**ACTIVITY**
With every picture left out, give the data below back exactly.

Stored dataset items:
======
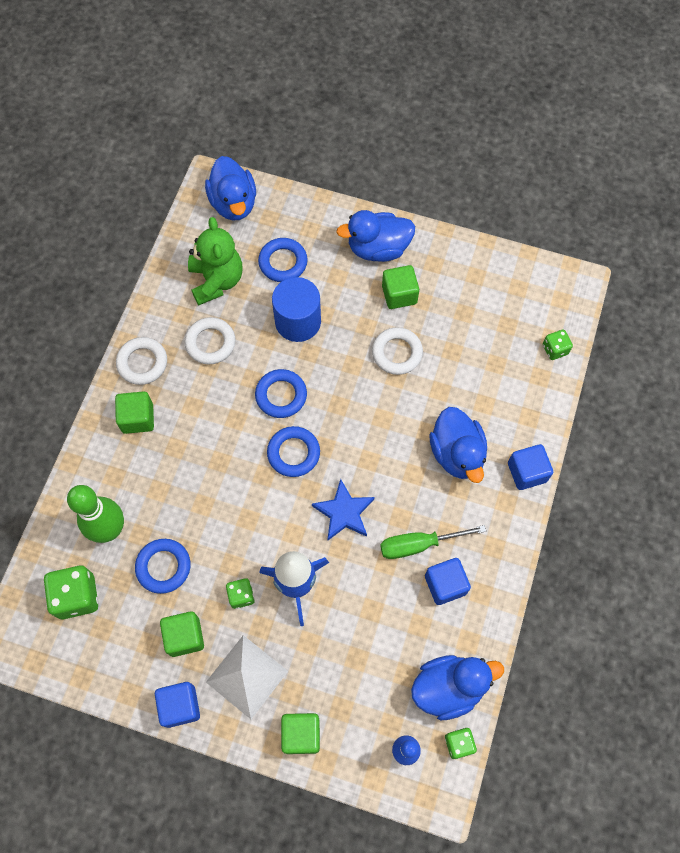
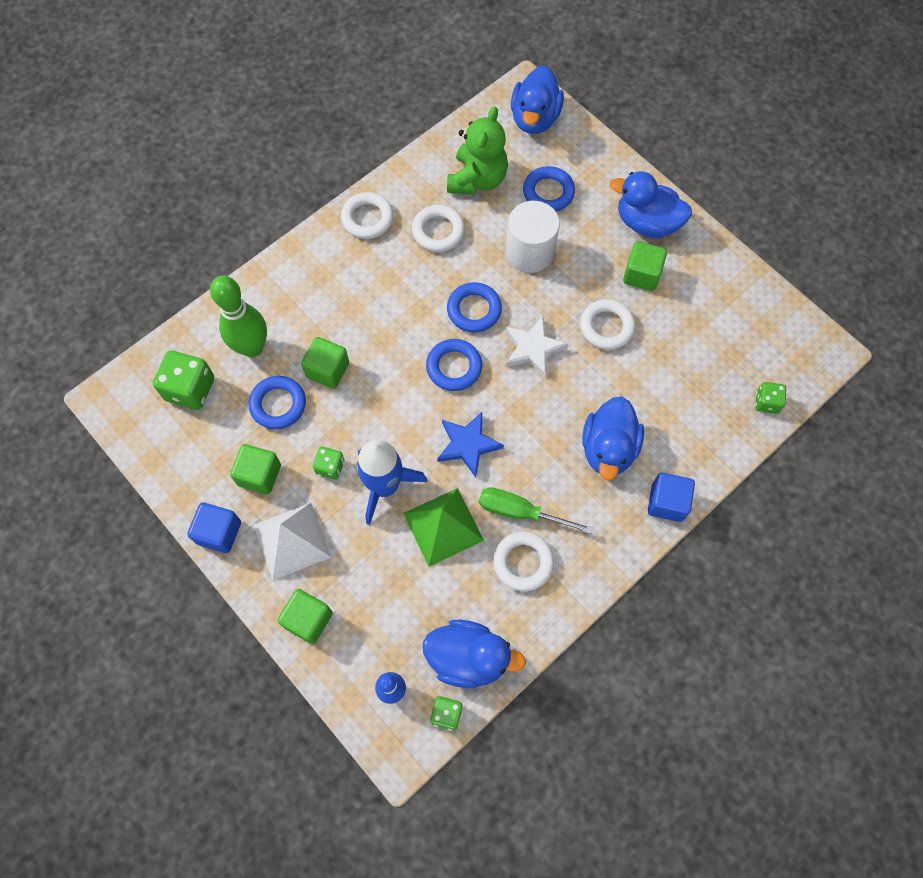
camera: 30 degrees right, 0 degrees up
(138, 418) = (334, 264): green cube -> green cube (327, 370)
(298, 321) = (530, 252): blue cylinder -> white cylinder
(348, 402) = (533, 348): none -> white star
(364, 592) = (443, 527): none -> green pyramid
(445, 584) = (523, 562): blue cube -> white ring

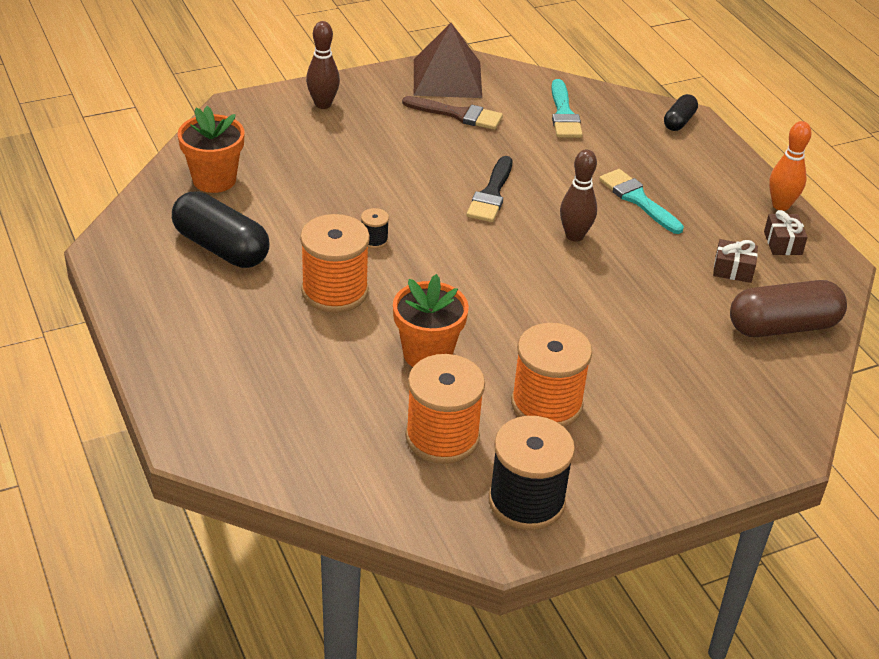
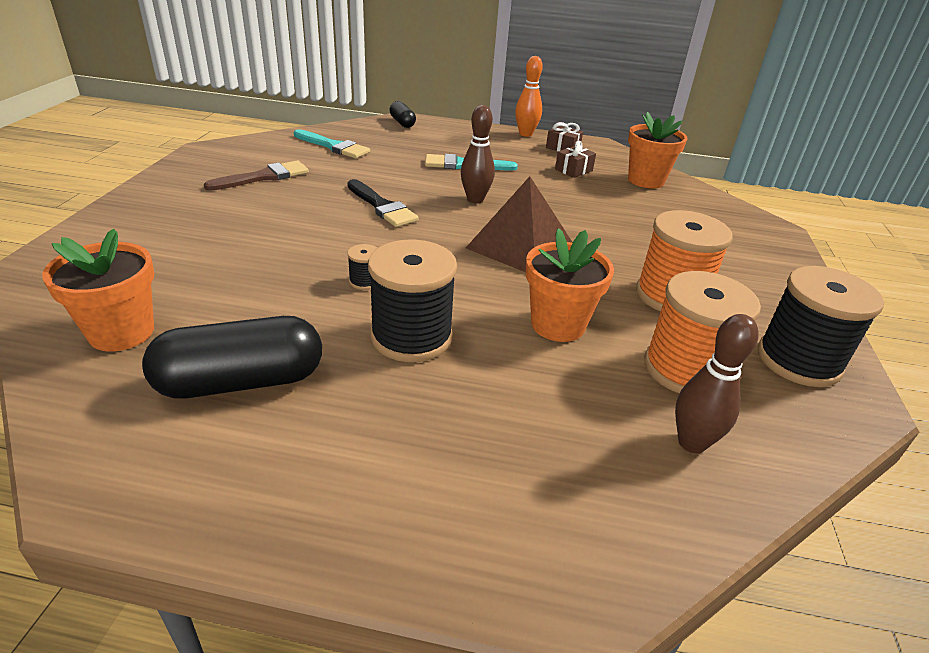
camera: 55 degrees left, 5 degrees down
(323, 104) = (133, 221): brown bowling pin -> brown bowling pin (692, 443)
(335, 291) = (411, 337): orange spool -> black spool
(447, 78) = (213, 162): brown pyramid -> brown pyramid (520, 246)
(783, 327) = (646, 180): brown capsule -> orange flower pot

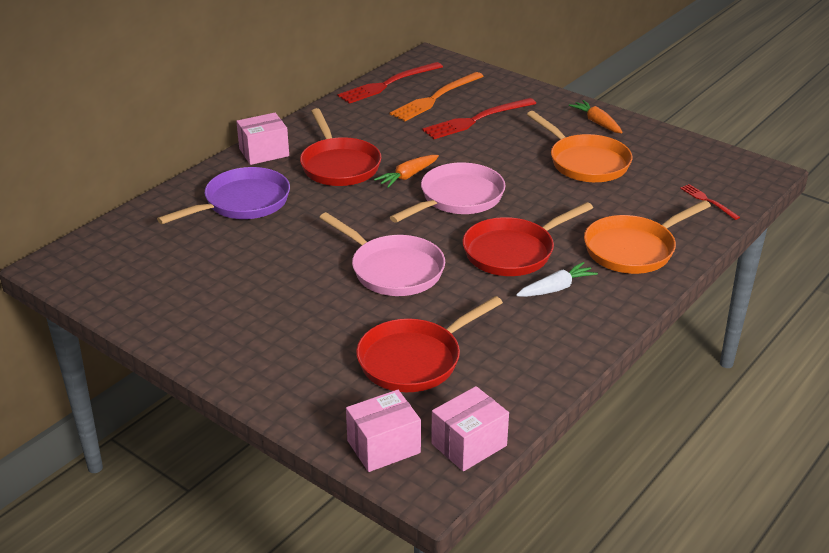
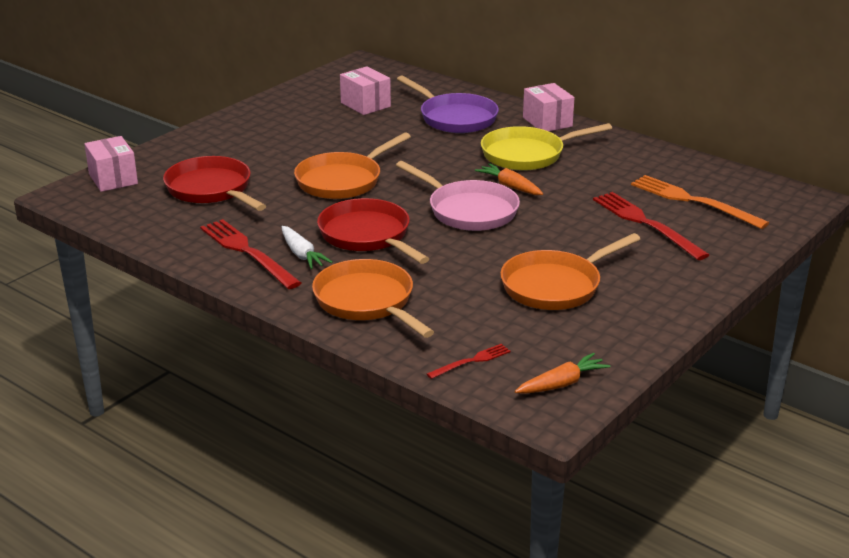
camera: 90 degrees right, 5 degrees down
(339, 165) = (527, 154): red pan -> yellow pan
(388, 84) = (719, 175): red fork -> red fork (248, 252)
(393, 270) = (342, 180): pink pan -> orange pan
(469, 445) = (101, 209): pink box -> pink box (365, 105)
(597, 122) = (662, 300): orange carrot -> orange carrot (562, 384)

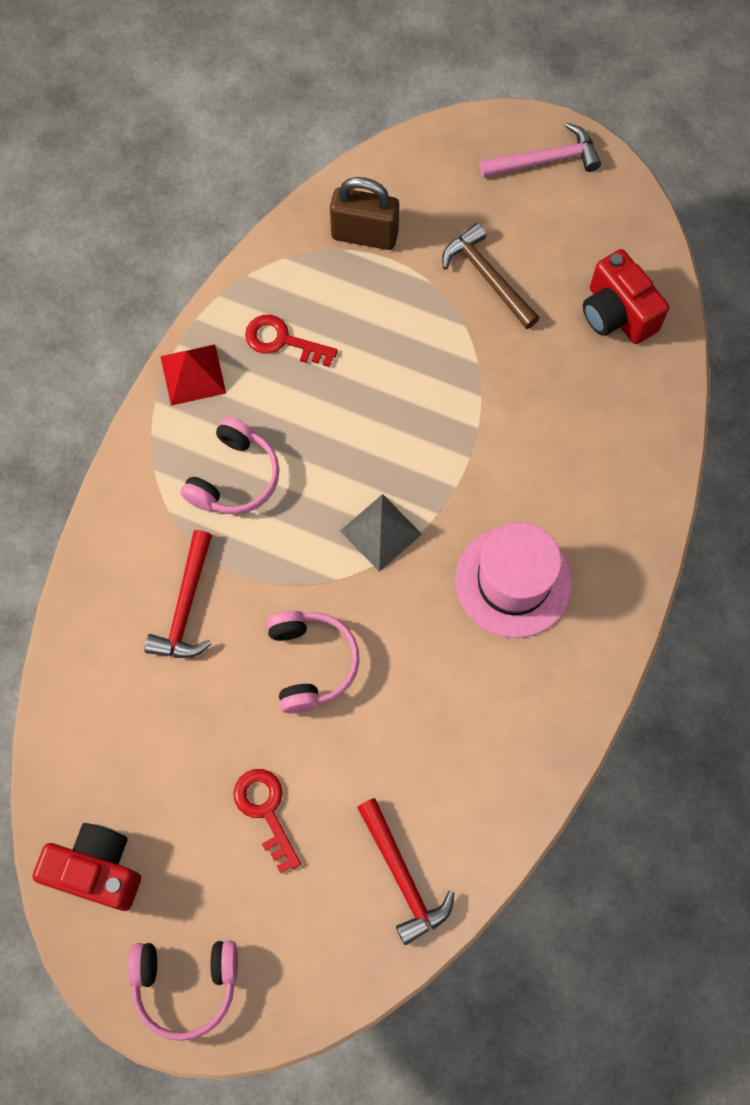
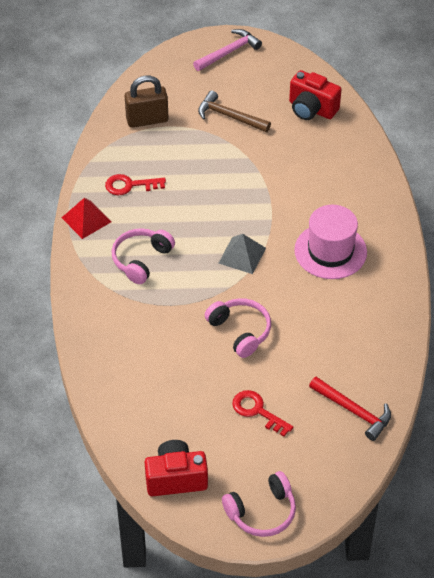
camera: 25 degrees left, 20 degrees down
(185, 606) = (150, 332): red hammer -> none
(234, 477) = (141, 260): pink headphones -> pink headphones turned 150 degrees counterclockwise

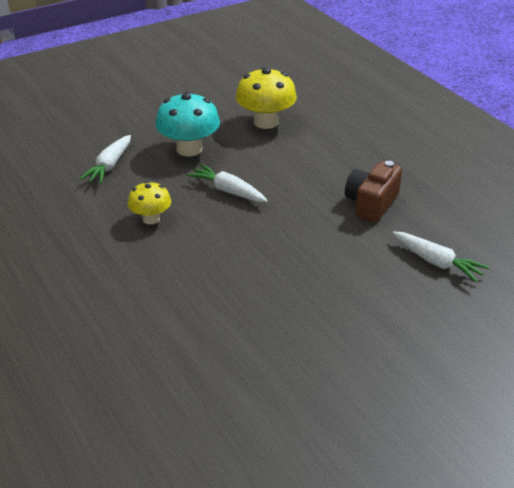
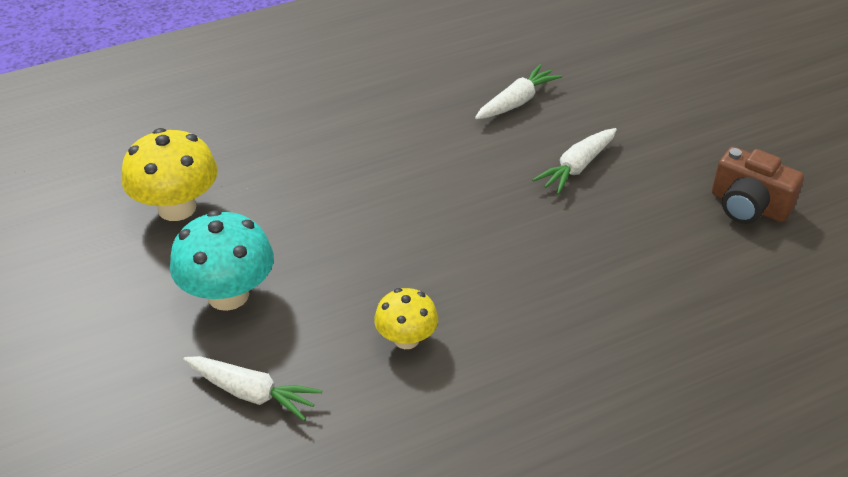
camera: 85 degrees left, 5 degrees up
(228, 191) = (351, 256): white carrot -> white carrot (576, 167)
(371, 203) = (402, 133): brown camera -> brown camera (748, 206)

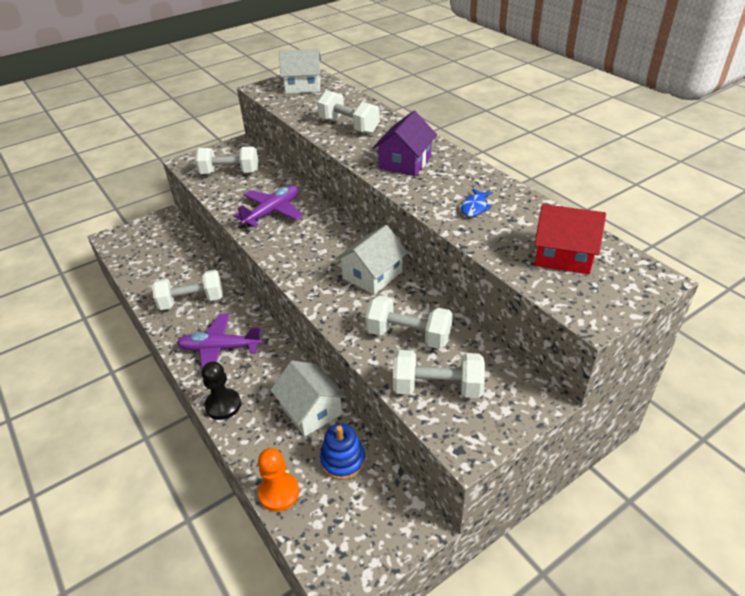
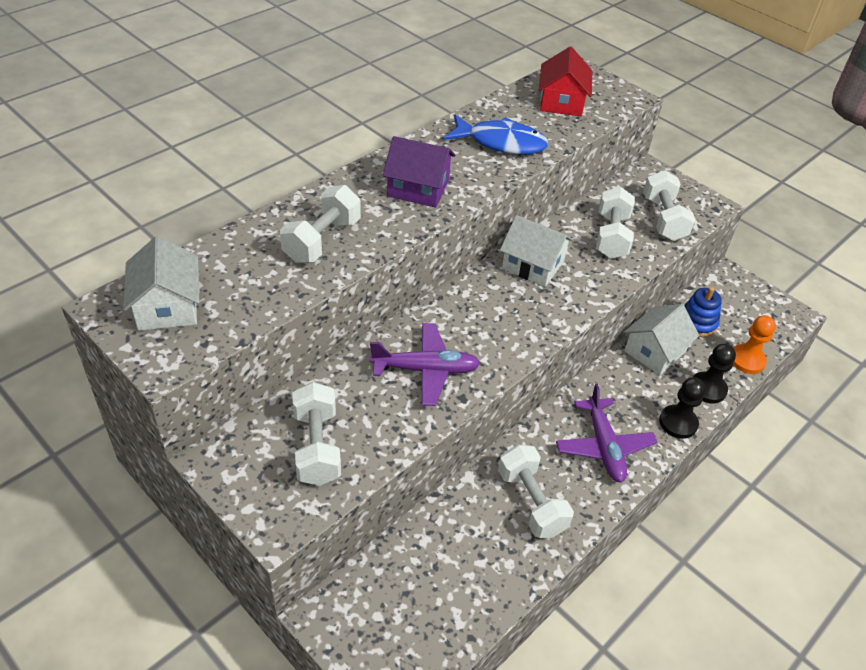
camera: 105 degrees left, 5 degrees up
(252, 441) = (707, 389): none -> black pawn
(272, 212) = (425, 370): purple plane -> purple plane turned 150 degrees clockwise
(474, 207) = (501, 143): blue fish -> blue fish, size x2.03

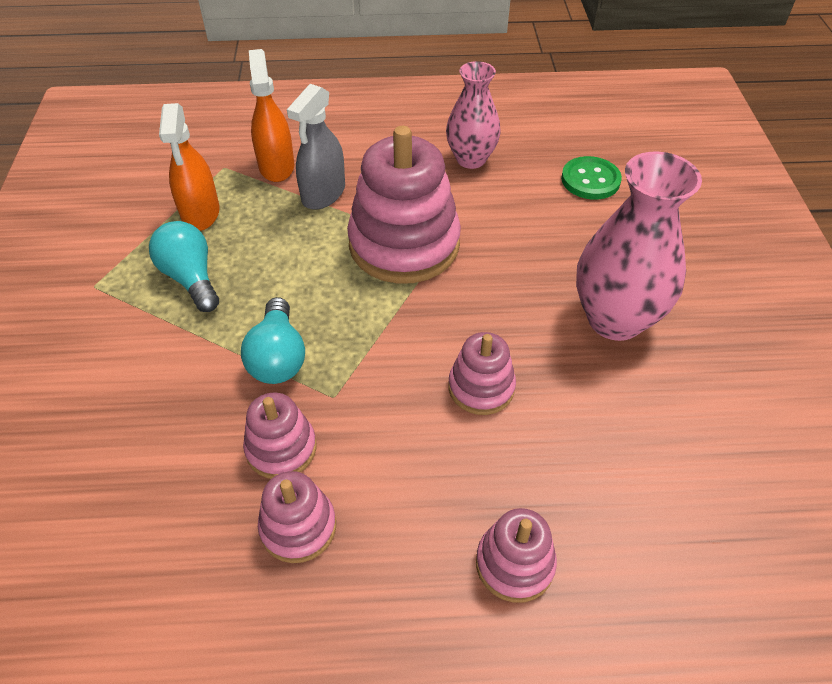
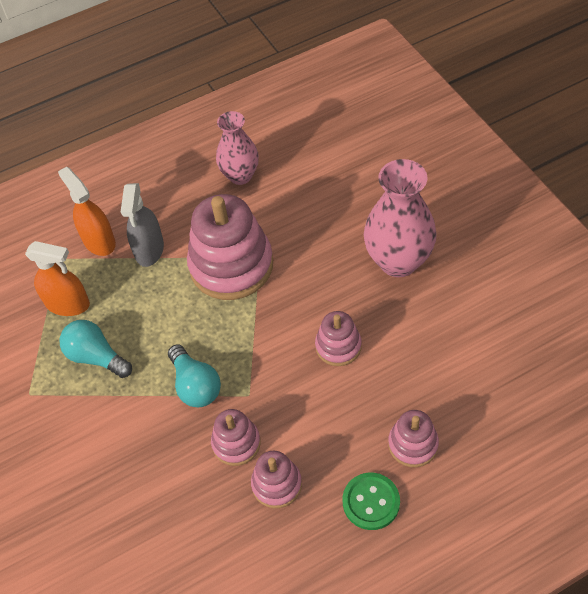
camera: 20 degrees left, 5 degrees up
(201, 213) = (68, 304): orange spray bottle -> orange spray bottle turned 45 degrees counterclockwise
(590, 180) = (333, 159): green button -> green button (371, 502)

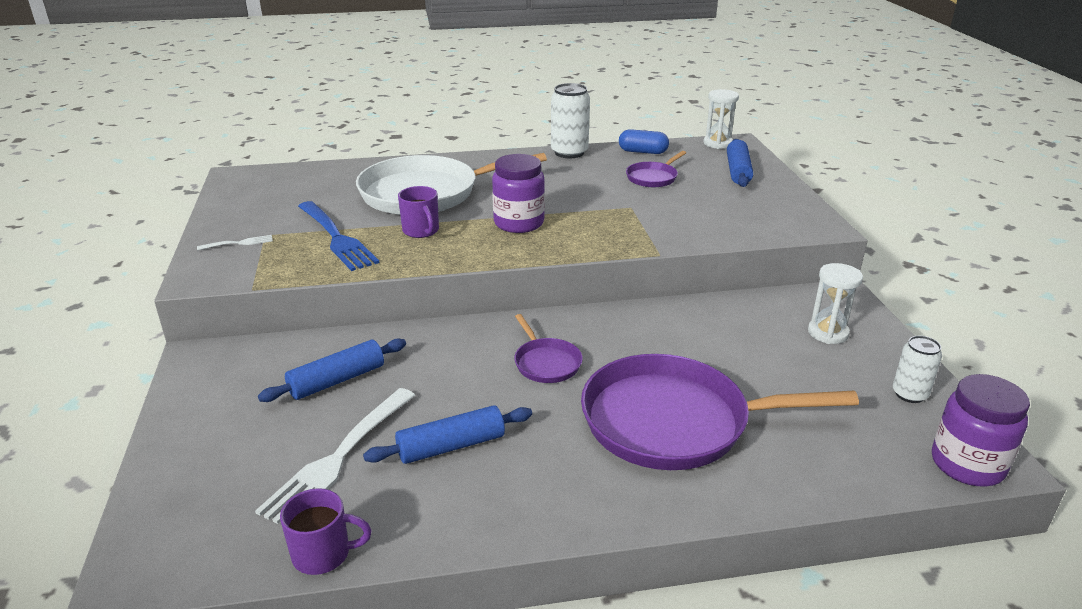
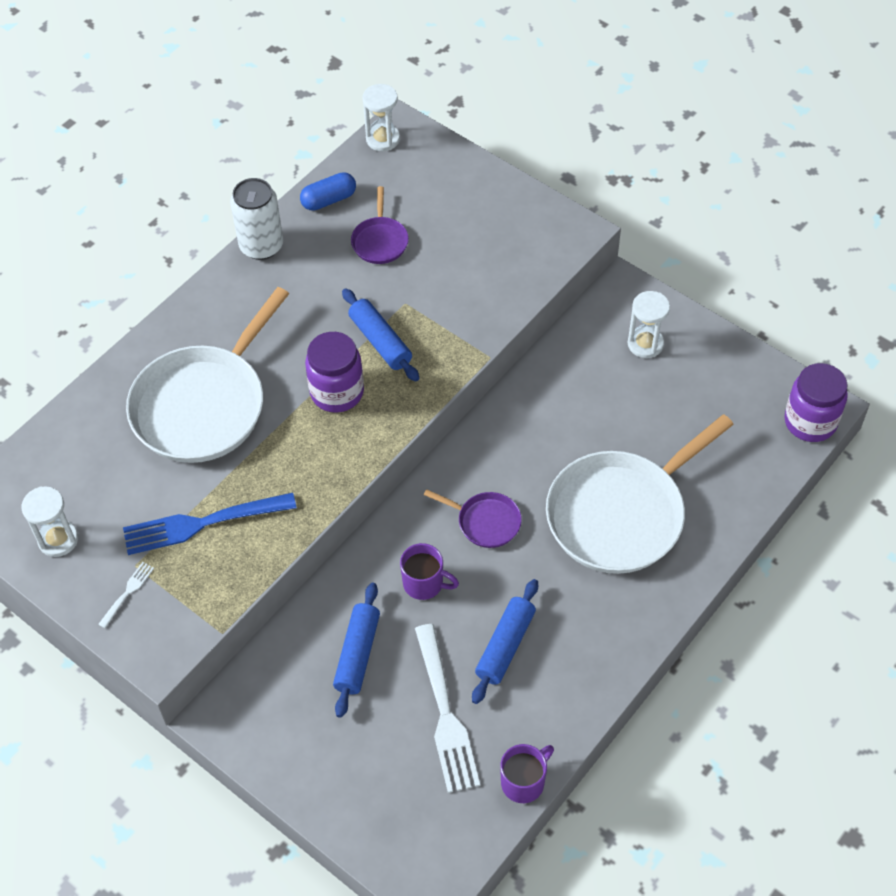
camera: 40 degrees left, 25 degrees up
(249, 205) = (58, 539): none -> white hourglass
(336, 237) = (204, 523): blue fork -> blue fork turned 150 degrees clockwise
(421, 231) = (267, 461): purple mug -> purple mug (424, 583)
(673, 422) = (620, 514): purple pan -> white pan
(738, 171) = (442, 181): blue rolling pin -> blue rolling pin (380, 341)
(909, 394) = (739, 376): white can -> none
======
**ANSWER BOX**
camera: 30 degrees right, 0 degrees up
(138, 418) = (334, 264): green cube -> green cube (327, 370)
(298, 321) = (530, 252): blue cylinder -> white cylinder
(348, 402) = (533, 348): none -> white star
(364, 592) = (443, 527): none -> green pyramid
(445, 584) = (523, 562): blue cube -> white ring

camera: 55 degrees left, 5 degrees down
(323, 104) = (133, 221): brown bowling pin -> brown bowling pin (692, 443)
(335, 291) = (411, 337): orange spool -> black spool
(447, 78) = (213, 162): brown pyramid -> brown pyramid (520, 246)
(783, 327) = (646, 180): brown capsule -> orange flower pot

camera: 90 degrees right, 5 degrees down
(339, 165) = (527, 154): red pan -> yellow pan
(388, 84) = (719, 175): red fork -> red fork (248, 252)
(393, 270) = (342, 180): pink pan -> orange pan
(469, 445) = (101, 209): pink box -> pink box (365, 105)
(597, 122) = (662, 300): orange carrot -> orange carrot (562, 384)

camera: 25 degrees left, 20 degrees down
(185, 606) = (150, 332): red hammer -> none
(234, 477) = (141, 260): pink headphones -> pink headphones turned 150 degrees counterclockwise

camera: 85 degrees left, 5 degrees up
(228, 191) = (351, 256): white carrot -> white carrot (576, 167)
(371, 203) = (402, 133): brown camera -> brown camera (748, 206)

camera: 105 degrees left, 5 degrees up
(252, 441) = (707, 389): none -> black pawn
(272, 212) = (425, 370): purple plane -> purple plane turned 150 degrees clockwise
(474, 207) = (501, 143): blue fish -> blue fish, size x2.03

camera: 20 degrees left, 5 degrees up
(201, 213) = (68, 304): orange spray bottle -> orange spray bottle turned 45 degrees counterclockwise
(590, 180) = (333, 159): green button -> green button (371, 502)

camera: 40 degrees left, 25 degrees up
(249, 205) = (58, 539): none -> white hourglass
(336, 237) = (204, 523): blue fork -> blue fork turned 150 degrees clockwise
(421, 231) = (267, 461): purple mug -> purple mug (424, 583)
(673, 422) = (620, 514): purple pan -> white pan
(738, 171) = (442, 181): blue rolling pin -> blue rolling pin (380, 341)
(909, 394) = (739, 376): white can -> none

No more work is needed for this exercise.